Find all the lines in the entries below that hold the word "test" and copy them.
*** Opening of Source information ***
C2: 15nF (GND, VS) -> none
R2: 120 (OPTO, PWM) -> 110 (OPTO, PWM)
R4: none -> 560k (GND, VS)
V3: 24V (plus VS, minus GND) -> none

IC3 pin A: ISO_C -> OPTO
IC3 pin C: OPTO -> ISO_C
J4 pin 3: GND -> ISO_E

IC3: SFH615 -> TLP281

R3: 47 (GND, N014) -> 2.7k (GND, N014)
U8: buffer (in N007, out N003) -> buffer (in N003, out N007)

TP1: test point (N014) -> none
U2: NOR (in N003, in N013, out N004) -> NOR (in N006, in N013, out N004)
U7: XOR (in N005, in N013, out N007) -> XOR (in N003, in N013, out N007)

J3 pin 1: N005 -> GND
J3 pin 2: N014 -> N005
*** Close of Source information ***
*** Opening of Source information ***
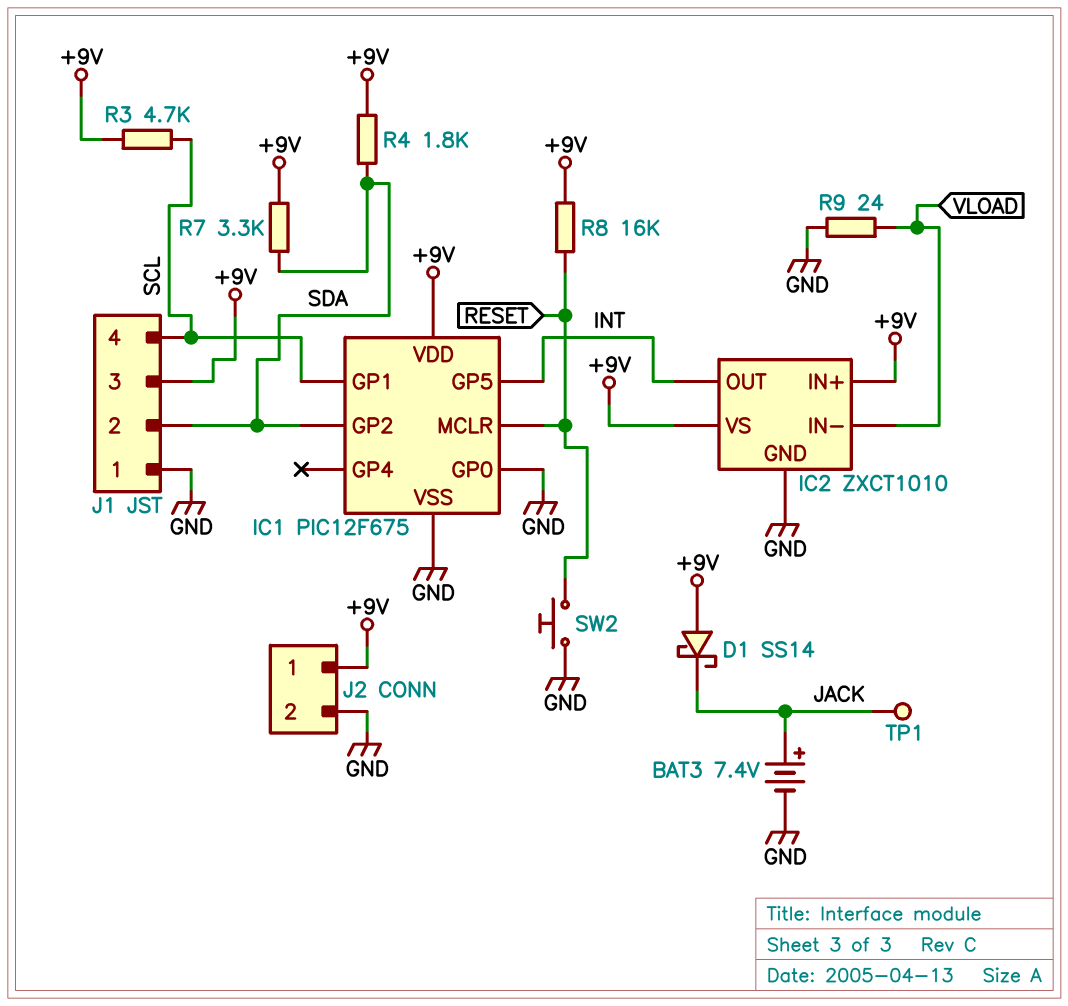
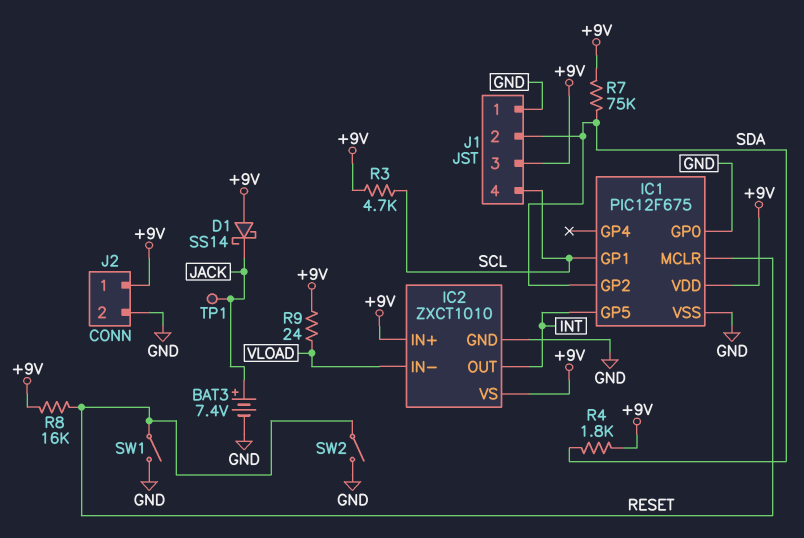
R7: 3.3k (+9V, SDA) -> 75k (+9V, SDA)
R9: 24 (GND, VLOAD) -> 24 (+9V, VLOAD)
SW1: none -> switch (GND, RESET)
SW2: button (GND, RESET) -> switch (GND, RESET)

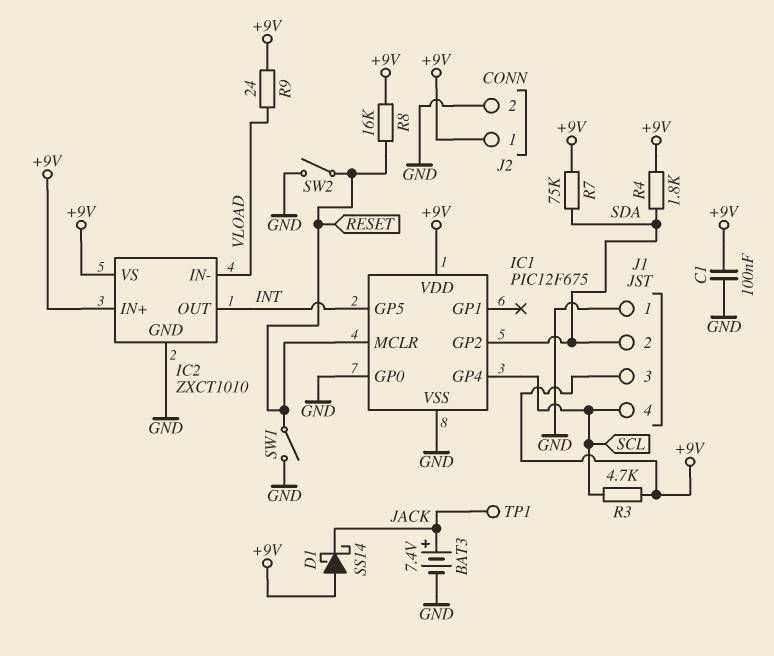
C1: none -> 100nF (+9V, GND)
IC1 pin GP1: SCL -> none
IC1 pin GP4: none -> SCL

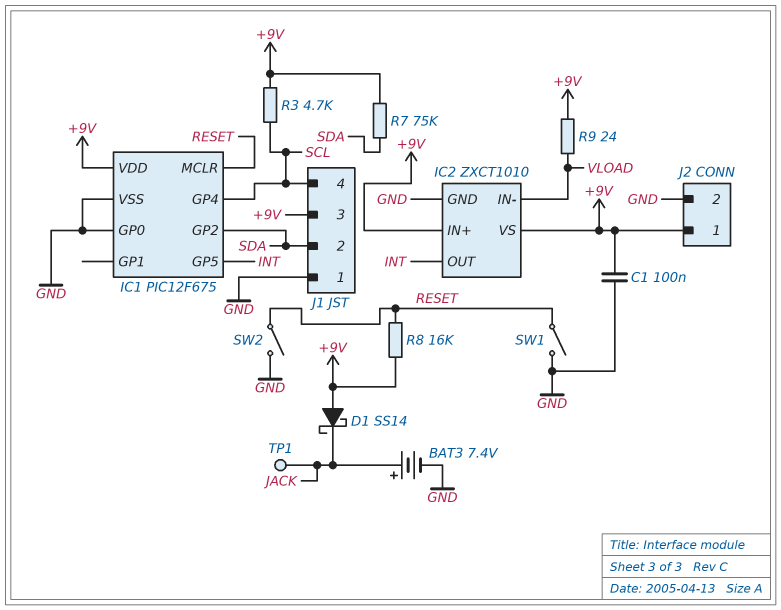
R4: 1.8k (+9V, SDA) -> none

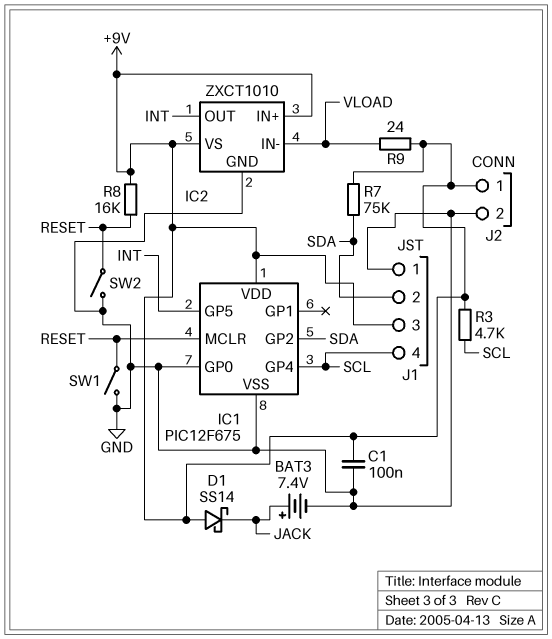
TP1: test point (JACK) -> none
*** Close of Source information ***
*** Opening of Source information ***
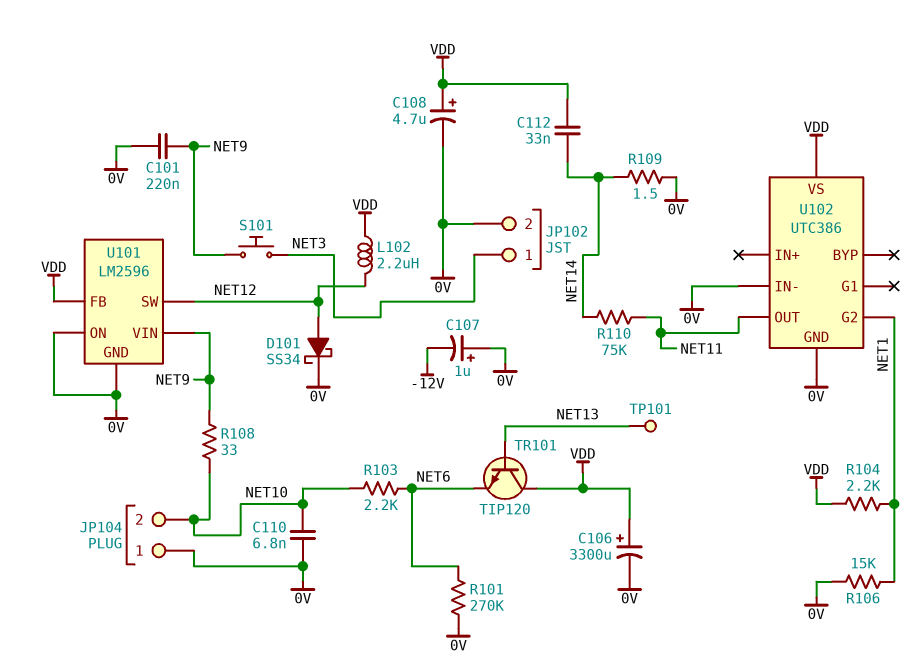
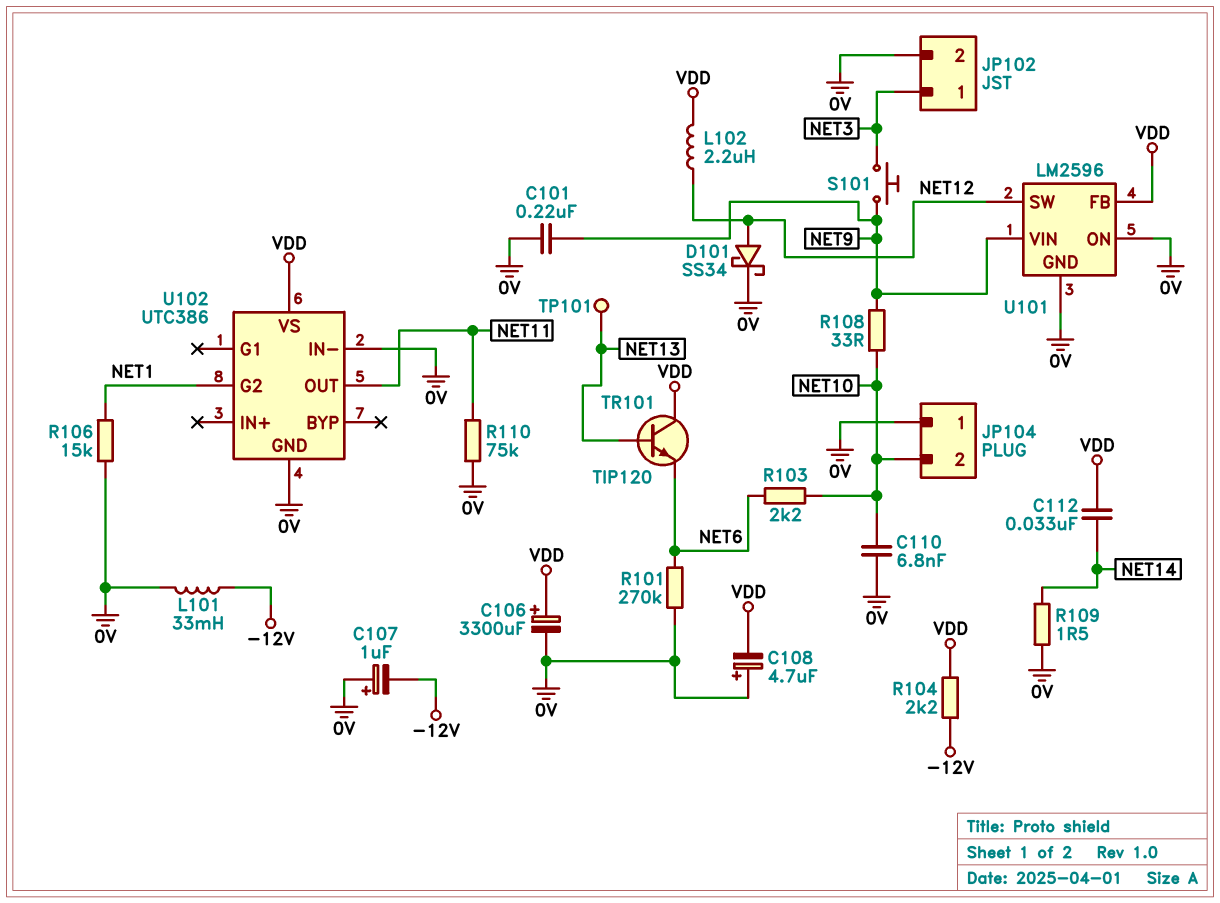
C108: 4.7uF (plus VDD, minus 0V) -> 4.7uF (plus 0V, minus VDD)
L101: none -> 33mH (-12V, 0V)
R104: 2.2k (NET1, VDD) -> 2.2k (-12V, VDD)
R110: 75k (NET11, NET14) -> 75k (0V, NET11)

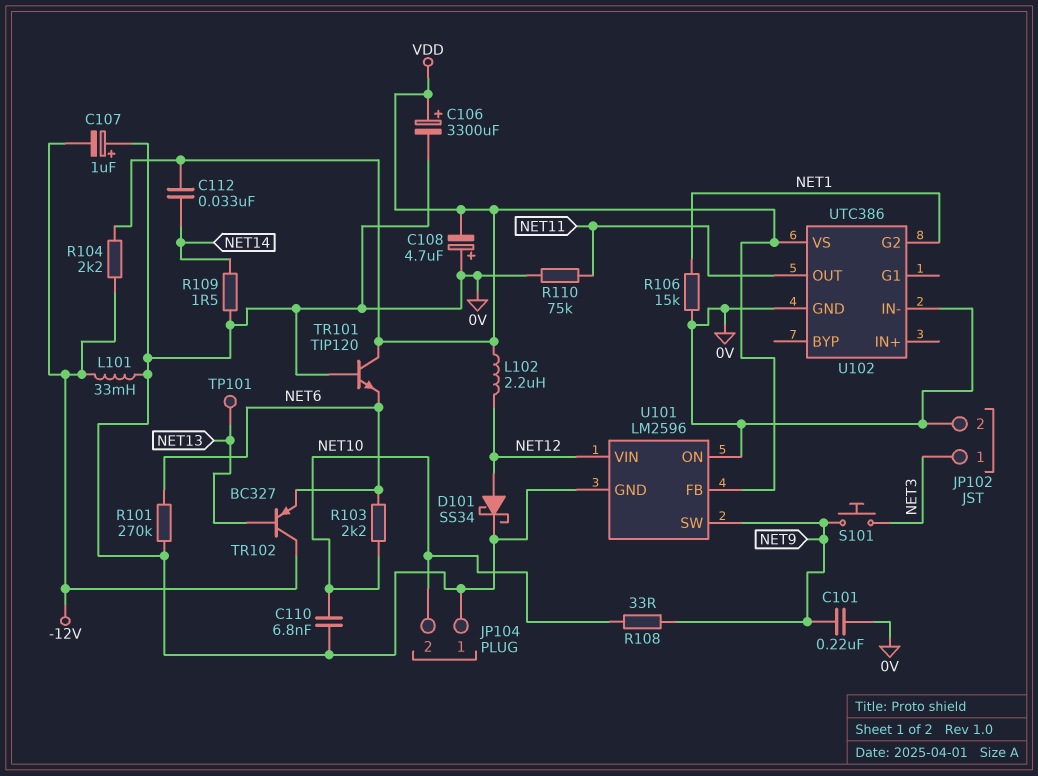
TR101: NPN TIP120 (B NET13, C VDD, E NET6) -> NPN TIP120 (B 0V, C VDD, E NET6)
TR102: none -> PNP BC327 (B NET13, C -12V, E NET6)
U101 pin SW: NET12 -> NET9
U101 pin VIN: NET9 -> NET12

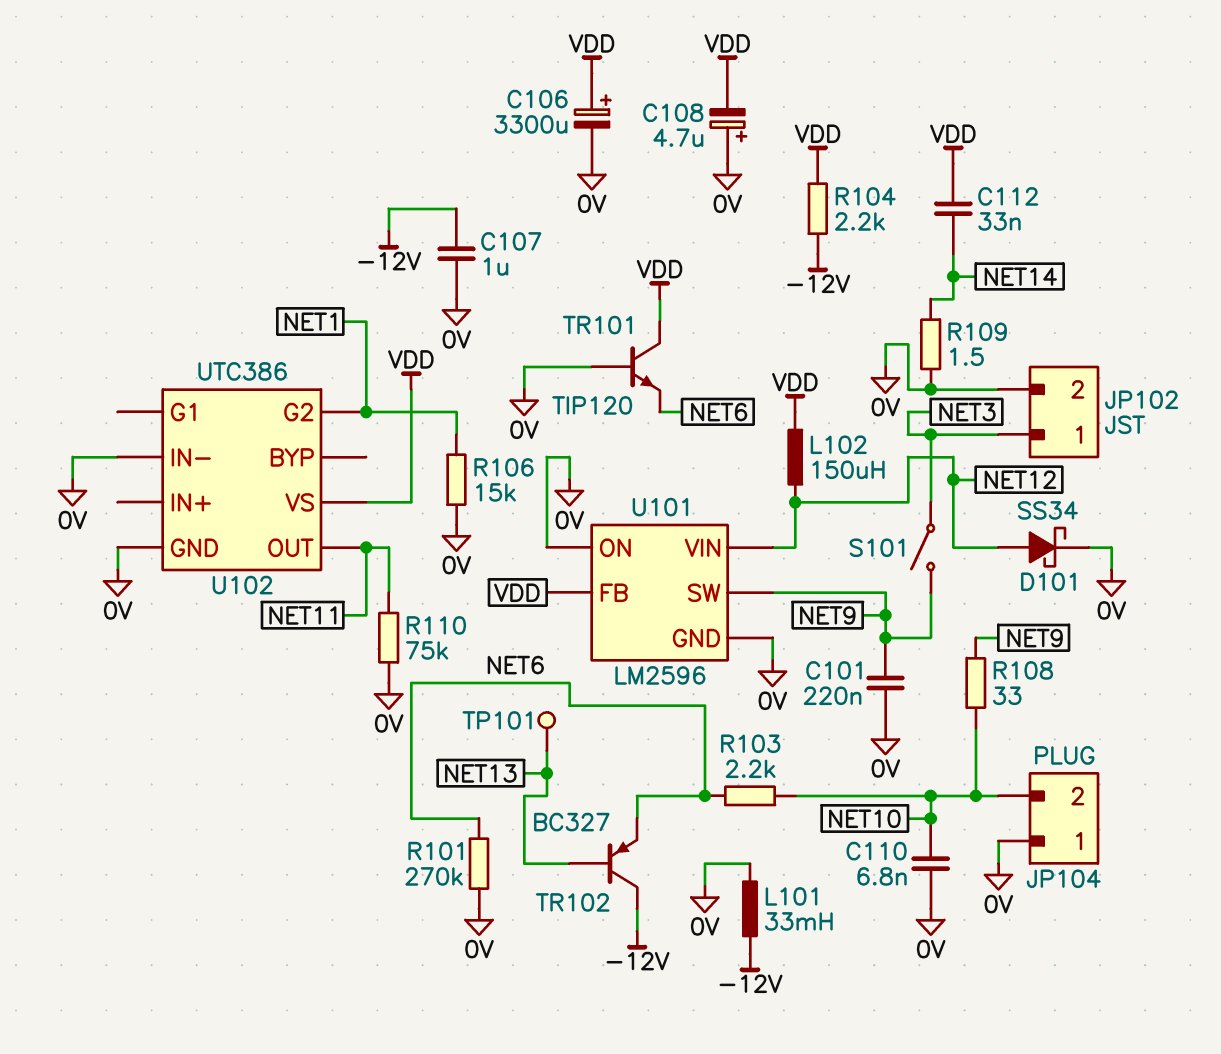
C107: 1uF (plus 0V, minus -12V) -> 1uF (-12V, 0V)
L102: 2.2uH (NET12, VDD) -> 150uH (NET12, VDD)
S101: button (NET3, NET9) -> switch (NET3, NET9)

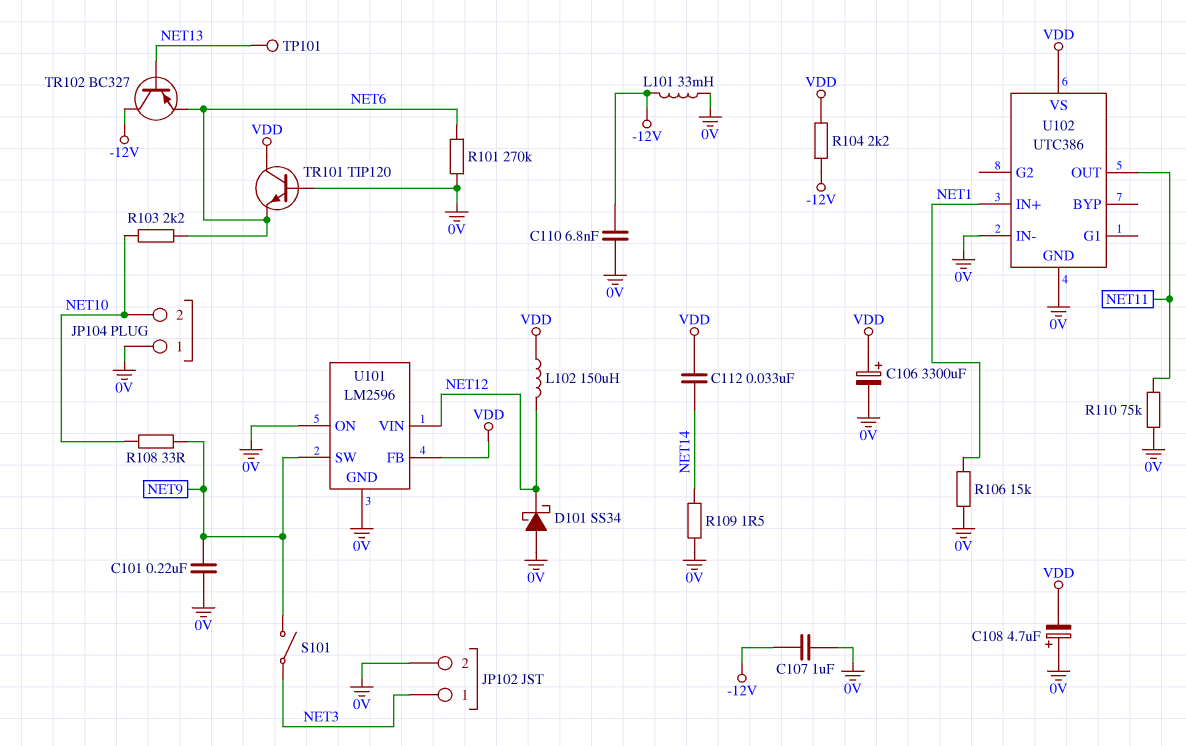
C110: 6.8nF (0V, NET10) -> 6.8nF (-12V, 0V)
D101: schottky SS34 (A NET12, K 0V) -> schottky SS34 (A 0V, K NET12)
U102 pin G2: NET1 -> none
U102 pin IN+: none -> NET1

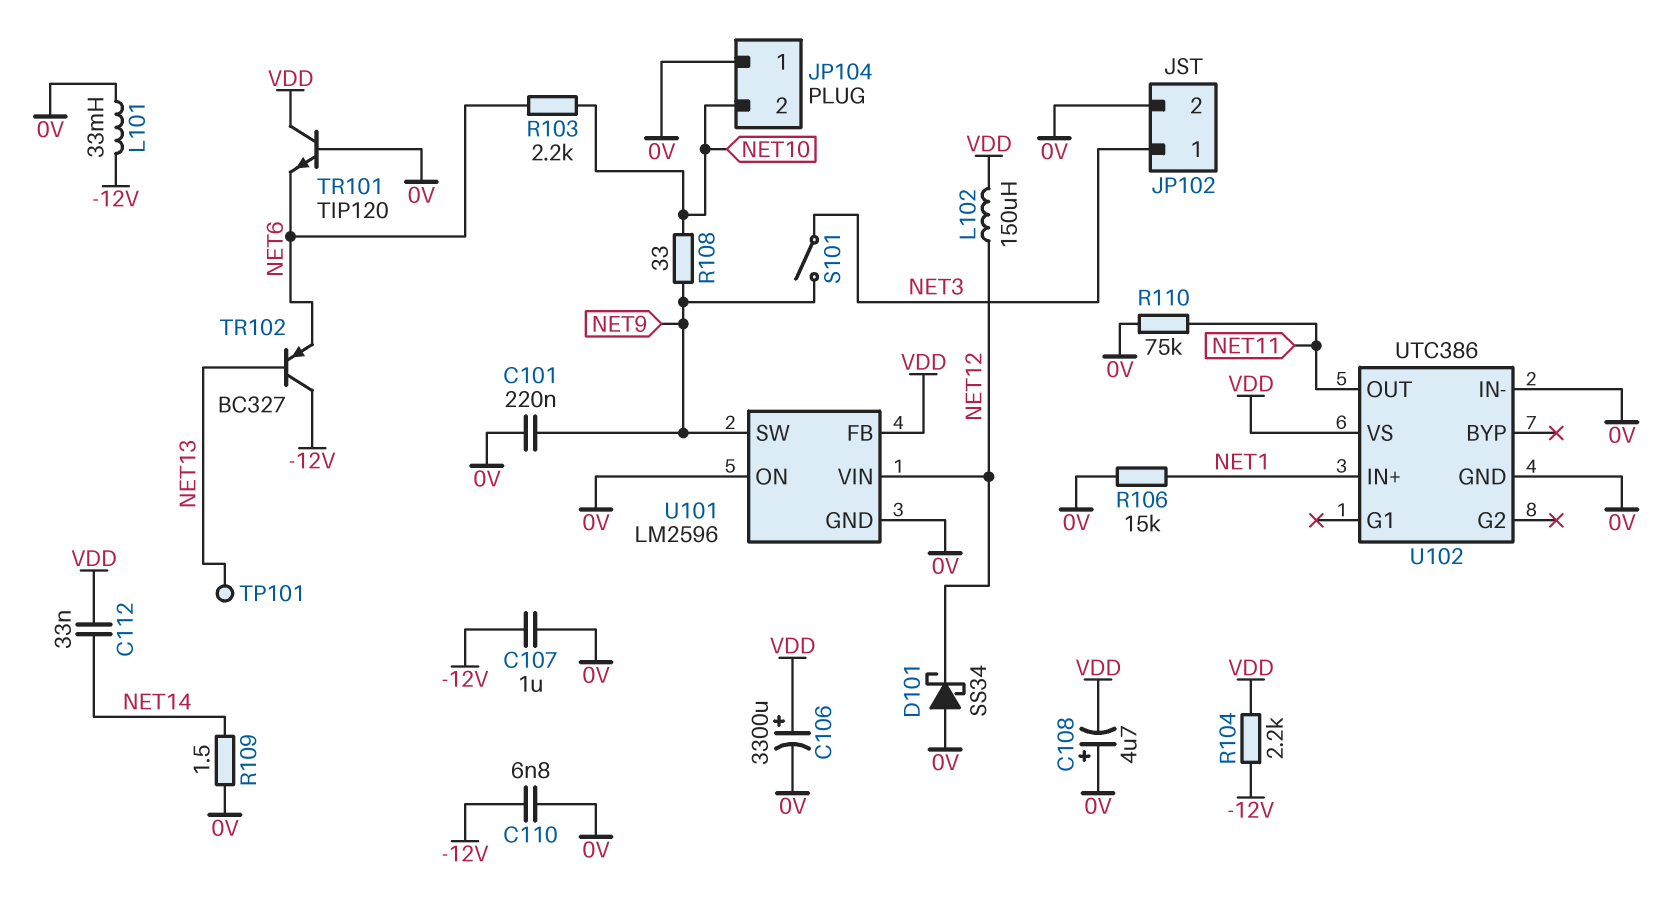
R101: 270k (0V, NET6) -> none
*** Close of Source information ***
Output
TP1: test point (N014) -> none
TP1: test point (JACK) -> none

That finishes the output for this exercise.